>> Begin
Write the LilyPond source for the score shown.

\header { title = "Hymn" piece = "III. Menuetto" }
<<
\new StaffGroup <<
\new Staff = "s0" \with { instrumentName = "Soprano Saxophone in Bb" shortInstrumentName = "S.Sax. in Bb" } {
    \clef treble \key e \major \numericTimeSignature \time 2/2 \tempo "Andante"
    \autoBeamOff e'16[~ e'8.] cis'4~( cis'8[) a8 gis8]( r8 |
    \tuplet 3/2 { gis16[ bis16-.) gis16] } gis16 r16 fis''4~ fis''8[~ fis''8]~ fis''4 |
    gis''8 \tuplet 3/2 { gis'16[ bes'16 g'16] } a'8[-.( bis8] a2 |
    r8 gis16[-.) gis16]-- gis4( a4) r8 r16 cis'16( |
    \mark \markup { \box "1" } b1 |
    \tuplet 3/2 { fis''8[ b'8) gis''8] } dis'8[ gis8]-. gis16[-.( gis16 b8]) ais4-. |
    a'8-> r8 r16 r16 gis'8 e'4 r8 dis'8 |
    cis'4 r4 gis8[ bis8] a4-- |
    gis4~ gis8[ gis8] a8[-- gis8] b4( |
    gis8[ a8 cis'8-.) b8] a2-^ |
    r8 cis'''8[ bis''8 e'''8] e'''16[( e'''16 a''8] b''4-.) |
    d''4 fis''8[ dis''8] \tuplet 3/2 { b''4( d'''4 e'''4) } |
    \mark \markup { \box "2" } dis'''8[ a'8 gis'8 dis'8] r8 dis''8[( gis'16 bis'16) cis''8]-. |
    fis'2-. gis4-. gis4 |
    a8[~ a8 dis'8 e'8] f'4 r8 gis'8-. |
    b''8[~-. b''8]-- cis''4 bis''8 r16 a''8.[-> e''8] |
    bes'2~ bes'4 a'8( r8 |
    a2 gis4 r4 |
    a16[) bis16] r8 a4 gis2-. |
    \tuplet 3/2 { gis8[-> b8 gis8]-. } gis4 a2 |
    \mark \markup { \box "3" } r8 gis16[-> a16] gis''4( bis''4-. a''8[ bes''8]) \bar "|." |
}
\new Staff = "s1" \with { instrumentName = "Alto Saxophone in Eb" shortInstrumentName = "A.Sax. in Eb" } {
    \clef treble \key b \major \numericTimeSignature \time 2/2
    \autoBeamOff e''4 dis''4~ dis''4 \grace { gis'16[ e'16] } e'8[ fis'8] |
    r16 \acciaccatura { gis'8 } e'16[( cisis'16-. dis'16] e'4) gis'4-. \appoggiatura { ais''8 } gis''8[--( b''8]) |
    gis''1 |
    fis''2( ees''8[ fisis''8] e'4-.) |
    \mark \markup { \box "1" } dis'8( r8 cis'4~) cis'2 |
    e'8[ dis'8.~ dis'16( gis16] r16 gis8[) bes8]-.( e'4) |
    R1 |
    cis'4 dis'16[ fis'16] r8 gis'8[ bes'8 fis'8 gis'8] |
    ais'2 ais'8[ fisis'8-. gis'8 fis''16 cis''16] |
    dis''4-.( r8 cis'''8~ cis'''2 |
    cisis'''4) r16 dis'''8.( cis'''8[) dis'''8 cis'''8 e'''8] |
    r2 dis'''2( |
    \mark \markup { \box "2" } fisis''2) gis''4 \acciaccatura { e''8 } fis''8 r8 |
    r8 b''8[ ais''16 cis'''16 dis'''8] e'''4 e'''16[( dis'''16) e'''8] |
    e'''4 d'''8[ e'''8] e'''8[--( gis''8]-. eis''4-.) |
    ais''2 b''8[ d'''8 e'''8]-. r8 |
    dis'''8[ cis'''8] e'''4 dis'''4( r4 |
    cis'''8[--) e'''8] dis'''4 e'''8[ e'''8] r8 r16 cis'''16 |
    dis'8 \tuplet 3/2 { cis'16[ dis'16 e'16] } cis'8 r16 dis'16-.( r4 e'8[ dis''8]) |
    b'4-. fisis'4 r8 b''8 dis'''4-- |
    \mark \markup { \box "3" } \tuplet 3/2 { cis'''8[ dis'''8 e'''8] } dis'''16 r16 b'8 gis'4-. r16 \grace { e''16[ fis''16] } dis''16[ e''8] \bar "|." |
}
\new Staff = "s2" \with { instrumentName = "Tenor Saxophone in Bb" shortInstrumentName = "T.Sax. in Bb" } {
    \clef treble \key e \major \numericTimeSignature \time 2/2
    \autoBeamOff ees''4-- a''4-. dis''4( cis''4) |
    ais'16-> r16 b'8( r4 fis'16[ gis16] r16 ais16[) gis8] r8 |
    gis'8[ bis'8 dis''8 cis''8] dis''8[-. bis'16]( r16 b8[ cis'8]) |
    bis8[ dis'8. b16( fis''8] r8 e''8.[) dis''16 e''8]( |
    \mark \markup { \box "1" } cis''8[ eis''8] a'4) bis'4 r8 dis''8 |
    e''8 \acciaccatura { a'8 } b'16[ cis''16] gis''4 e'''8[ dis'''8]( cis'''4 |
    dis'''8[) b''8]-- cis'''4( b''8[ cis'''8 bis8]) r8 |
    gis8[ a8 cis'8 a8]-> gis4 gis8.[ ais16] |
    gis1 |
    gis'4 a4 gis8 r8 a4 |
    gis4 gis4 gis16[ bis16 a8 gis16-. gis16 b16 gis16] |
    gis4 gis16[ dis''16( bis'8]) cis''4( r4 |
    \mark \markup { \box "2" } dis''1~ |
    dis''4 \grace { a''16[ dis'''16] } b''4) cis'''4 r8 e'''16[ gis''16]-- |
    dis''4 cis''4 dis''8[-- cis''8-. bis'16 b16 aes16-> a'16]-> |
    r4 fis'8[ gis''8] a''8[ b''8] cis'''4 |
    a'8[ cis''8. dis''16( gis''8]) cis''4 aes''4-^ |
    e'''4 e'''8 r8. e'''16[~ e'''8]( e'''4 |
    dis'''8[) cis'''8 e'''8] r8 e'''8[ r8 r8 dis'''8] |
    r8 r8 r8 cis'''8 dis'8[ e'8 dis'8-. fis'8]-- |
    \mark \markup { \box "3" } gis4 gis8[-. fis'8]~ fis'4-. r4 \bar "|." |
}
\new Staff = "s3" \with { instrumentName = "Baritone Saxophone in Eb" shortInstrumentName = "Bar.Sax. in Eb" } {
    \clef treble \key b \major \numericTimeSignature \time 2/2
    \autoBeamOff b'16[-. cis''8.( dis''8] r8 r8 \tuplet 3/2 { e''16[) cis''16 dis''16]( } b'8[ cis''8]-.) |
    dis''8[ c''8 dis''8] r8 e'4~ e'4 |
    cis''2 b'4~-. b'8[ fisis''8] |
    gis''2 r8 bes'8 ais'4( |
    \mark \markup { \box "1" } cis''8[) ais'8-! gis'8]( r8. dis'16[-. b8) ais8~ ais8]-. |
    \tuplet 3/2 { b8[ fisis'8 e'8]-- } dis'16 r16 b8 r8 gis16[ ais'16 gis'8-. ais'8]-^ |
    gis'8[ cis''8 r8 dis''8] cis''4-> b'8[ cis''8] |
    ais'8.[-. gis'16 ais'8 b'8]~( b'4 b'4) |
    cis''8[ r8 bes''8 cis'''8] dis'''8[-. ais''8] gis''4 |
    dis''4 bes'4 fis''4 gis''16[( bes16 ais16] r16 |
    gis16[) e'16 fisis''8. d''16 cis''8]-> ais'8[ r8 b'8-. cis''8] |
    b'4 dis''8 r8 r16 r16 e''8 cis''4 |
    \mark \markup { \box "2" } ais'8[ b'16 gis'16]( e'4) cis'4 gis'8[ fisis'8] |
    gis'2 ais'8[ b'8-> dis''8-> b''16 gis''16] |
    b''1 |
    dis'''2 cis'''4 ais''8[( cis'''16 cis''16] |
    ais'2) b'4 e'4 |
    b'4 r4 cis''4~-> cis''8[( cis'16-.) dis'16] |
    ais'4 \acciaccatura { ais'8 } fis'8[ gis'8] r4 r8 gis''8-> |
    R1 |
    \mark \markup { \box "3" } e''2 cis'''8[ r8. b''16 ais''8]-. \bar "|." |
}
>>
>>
>> End
Count the lines in the items above that contain the string "autoBeamOff", and give only the number.

4